Source data

──────

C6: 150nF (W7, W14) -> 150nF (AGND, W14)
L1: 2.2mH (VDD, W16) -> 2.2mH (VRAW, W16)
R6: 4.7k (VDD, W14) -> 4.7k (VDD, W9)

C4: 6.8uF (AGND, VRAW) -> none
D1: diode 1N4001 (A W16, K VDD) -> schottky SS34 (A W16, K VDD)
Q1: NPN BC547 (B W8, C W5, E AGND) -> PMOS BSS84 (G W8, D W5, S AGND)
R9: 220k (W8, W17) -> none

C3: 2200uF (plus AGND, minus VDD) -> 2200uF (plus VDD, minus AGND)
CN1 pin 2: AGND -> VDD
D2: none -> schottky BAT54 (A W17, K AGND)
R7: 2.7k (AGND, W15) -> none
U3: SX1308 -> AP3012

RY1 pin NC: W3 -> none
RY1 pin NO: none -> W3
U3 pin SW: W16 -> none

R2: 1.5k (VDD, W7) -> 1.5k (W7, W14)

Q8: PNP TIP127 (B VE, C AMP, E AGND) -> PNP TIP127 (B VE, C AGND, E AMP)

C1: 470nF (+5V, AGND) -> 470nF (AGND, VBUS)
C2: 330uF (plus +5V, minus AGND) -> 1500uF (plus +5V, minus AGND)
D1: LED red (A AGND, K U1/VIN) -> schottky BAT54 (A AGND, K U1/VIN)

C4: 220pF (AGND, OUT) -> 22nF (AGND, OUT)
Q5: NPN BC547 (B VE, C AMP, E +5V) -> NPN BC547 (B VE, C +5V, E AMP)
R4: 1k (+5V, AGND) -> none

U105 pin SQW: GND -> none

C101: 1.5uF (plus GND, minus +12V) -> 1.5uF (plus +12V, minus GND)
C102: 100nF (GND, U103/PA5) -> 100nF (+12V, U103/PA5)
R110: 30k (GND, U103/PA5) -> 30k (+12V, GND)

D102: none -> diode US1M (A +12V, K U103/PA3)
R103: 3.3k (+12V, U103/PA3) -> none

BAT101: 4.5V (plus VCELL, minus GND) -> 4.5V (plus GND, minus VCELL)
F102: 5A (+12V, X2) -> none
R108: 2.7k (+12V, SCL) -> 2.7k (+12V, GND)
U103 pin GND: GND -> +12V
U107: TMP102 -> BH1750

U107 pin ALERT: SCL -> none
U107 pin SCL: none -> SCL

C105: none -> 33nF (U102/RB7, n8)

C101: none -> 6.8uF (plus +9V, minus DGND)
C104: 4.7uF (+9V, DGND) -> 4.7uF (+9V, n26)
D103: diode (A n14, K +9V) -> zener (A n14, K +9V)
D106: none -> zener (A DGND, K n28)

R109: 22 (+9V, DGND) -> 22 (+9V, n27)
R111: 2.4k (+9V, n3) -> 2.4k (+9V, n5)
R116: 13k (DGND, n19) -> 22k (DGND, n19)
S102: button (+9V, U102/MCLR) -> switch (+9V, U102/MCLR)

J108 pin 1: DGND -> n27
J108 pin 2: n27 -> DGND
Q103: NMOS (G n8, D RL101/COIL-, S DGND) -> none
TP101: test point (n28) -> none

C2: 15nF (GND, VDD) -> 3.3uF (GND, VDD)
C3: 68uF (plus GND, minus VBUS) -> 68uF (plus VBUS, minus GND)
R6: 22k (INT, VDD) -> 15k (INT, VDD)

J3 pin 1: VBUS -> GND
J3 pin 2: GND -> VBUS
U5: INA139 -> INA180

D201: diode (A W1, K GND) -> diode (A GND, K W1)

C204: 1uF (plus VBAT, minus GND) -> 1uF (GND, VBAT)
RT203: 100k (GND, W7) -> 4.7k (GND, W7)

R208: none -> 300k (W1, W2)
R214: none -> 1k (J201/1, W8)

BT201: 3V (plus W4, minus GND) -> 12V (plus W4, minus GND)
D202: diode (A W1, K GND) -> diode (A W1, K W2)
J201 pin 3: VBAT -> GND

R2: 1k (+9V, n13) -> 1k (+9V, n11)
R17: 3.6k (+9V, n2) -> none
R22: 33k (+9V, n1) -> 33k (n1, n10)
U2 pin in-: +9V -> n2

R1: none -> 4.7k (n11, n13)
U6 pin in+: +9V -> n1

──────

__TASK BRIEF__. Reply with an exact copy of the lines running from the one containing "U103 pin GND: GND -> +12V" through the end of the entries above, both ends included.

__TASK OUTPUT__.
U103 pin GND: GND -> +12V
U107: TMP102 -> BH1750

U107 pin ALERT: SCL -> none
U107 pin SCL: none -> SCL

C105: none -> 33nF (U102/RB7, n8)

C101: none -> 6.8uF (plus +9V, minus DGND)
C104: 4.7uF (+9V, DGND) -> 4.7uF (+9V, n26)
D103: diode (A n14, K +9V) -> zener (A n14, K +9V)
D106: none -> zener (A DGND, K n28)

R109: 22 (+9V, DGND) -> 22 (+9V, n27)
R111: 2.4k (+9V, n3) -> 2.4k (+9V, n5)
R116: 13k (DGND, n19) -> 22k (DGND, n19)
S102: button (+9V, U102/MCLR) -> switch (+9V, U102/MCLR)

J108 pin 1: DGND -> n27
J108 pin 2: n27 -> DGND
Q103: NMOS (G n8, D RL101/COIL-, S DGND) -> none
TP101: test point (n28) -> none

C2: 15nF (GND, VDD) -> 3.3uF (GND, VDD)
C3: 68uF (plus GND, minus VBUS) -> 68uF (plus VBUS, minus GND)
R6: 22k (INT, VDD) -> 15k (INT, VDD)

J3 pin 1: VBUS -> GND
J3 pin 2: GND -> VBUS
U5: INA139 -> INA180

D201: diode (A W1, K GND) -> diode (A GND, K W1)

C204: 1uF (plus VBAT, minus GND) -> 1uF (GND, VBAT)
RT203: 100k (GND, W7) -> 4.7k (GND, W7)

R208: none -> 300k (W1, W2)
R214: none -> 1k (J201/1, W8)

BT201: 3V (plus W4, minus GND) -> 12V (plus W4, minus GND)
D202: diode (A W1, K GND) -> diode (A W1, K W2)
J201 pin 3: VBAT -> GND

R2: 1k (+9V, n13) -> 1k (+9V, n11)
R17: 3.6k (+9V, n2) -> none
R22: 33k (+9V, n1) -> 33k (n1, n10)
U2 pin in-: +9V -> n2

R1: none -> 4.7k (n11, n13)
U6 pin in+: +9V -> n1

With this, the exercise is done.